Dataset entries:
════
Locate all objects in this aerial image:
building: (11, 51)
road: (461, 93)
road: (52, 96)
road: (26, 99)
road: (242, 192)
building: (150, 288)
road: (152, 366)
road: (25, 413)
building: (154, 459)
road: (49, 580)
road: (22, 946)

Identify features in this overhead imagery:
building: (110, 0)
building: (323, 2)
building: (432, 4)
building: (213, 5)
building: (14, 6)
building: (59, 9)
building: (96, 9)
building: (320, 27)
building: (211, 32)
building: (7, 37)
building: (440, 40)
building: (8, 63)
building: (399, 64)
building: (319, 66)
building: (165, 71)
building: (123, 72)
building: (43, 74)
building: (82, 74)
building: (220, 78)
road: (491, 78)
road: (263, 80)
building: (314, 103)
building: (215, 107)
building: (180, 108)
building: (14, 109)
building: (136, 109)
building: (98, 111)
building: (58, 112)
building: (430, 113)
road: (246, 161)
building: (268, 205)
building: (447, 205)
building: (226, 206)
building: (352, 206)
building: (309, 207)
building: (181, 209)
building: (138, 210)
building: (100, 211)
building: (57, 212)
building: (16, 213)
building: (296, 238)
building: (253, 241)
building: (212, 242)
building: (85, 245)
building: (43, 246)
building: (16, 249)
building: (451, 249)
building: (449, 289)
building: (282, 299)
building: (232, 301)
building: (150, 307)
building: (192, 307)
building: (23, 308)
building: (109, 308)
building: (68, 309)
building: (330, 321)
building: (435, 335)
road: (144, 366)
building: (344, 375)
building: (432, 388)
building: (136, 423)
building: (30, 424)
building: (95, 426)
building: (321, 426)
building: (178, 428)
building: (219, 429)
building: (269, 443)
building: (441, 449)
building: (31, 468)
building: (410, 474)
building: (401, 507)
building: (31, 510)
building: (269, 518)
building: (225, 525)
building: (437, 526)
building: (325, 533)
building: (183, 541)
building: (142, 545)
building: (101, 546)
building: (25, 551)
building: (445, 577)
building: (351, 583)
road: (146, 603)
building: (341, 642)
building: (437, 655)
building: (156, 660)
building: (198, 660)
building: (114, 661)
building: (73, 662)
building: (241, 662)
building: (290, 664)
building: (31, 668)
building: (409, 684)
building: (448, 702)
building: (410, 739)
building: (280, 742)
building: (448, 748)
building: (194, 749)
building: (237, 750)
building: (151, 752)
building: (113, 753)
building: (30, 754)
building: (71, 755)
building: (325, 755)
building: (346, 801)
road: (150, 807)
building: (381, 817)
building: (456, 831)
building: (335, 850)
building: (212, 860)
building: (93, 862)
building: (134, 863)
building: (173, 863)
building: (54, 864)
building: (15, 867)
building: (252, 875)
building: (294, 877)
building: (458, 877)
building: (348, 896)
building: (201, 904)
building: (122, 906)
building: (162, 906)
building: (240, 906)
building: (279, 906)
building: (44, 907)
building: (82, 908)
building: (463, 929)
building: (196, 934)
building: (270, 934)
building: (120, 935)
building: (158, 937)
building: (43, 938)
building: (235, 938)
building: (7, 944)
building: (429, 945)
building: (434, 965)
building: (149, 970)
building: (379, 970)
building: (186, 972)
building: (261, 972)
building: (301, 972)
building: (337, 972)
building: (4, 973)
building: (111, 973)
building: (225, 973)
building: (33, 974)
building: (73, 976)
════
Assigned task
Nothing may be left out: return each entry exactly as it reads.

Expected answer
Locate all objects in this aerial image:
building: (11, 51)
road: (461, 93)
road: (52, 96)
road: (26, 99)
road: (242, 192)
building: (150, 288)
road: (152, 366)
road: (25, 413)
building: (154, 459)
road: (49, 580)
road: (22, 946)

Identify features in this overhead imagery:
building: (110, 0)
building: (323, 2)
building: (432, 4)
building: (213, 5)
building: (14, 6)
building: (59, 9)
building: (96, 9)
building: (320, 27)
building: (211, 32)
building: (7, 37)
building: (440, 40)
building: (8, 63)
building: (399, 64)
building: (319, 66)
building: (165, 71)
building: (123, 72)
building: (43, 74)
building: (82, 74)
building: (220, 78)
road: (491, 78)
road: (263, 80)
building: (314, 103)
building: (215, 107)
building: (180, 108)
building: (14, 109)
building: (136, 109)
building: (98, 111)
building: (58, 112)
building: (430, 113)
road: (246, 161)
building: (268, 205)
building: (447, 205)
building: (226, 206)
building: (352, 206)
building: (309, 207)
building: (181, 209)
building: (138, 210)
building: (100, 211)
building: (57, 212)
building: (16, 213)
building: (296, 238)
building: (253, 241)
building: (212, 242)
building: (85, 245)
building: (43, 246)
building: (16, 249)
building: (451, 249)
building: (449, 289)
building: (282, 299)
building: (232, 301)
building: (150, 307)
building: (192, 307)
building: (23, 308)
building: (109, 308)
building: (68, 309)
building: (330, 321)
building: (435, 335)
road: (144, 366)
building: (344, 375)
building: (432, 388)
building: (136, 423)
building: (30, 424)
building: (95, 426)
building: (321, 426)
building: (178, 428)
building: (219, 429)
building: (269, 443)
building: (441, 449)
building: (31, 468)
building: (410, 474)
building: (401, 507)
building: (31, 510)
building: (269, 518)
building: (225, 525)
building: (437, 526)
building: (325, 533)
building: (183, 541)
building: (142, 545)
building: (101, 546)
building: (25, 551)
building: (445, 577)
building: (351, 583)
road: (146, 603)
building: (341, 642)
building: (437, 655)
building: (156, 660)
building: (198, 660)
building: (114, 661)
building: (73, 662)
building: (241, 662)
building: (290, 664)
building: (31, 668)
building: (409, 684)
building: (448, 702)
building: (410, 739)
building: (280, 742)
building: (448, 748)
building: (194, 749)
building: (237, 750)
building: (151, 752)
building: (113, 753)
building: (30, 754)
building: (71, 755)
building: (325, 755)
building: (346, 801)
road: (150, 807)
building: (381, 817)
building: (456, 831)
building: (335, 850)
building: (212, 860)
building: (93, 862)
building: (134, 863)
building: (173, 863)
building: (54, 864)
building: (15, 867)
building: (252, 875)
building: (294, 877)
building: (458, 877)
building: (348, 896)
building: (201, 904)
building: (122, 906)
building: (162, 906)
building: (240, 906)
building: (279, 906)
building: (44, 907)
building: (82, 908)
building: (463, 929)
building: (196, 934)
building: (270, 934)
building: (120, 935)
building: (158, 937)
building: (43, 938)
building: (235, 938)
building: (7, 944)
building: (429, 945)
building: (434, 965)
building: (149, 970)
building: (379, 970)
building: (186, 972)
building: (261, 972)
building: (301, 972)
building: (337, 972)
building: (4, 973)
building: (111, 973)
building: (225, 973)
building: (33, 974)
building: (73, 976)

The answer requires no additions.